**Your task**. Retype the listing found below exactly, but leave out each picture.
++++++
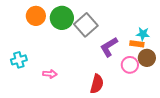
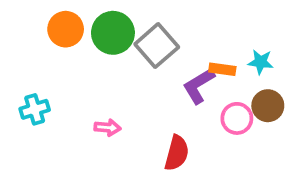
orange rectangle: (137, 44) -> (222, 69), moved
pink arrow: (50, 74) -> (108, 128), moved

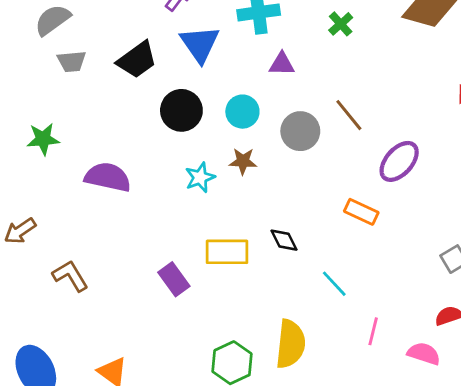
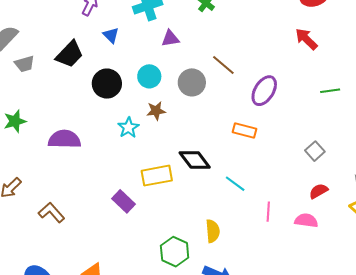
blue triangle: (200, 44) -> (111, 35), size x0.6
black diamond: (284, 240) -> (195, 160), size x1.5
yellow semicircle: (291, 344) -> (213, 231), size x0.7

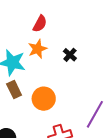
++++++
**Response to the task**.
orange rectangle: (137, 44) -> (222, 69), moved
pink arrow: (50, 74) -> (108, 128), moved

blue triangle: (200, 44) -> (111, 35), size x0.6
black diamond: (284, 240) -> (195, 160), size x1.5
yellow semicircle: (291, 344) -> (213, 231), size x0.7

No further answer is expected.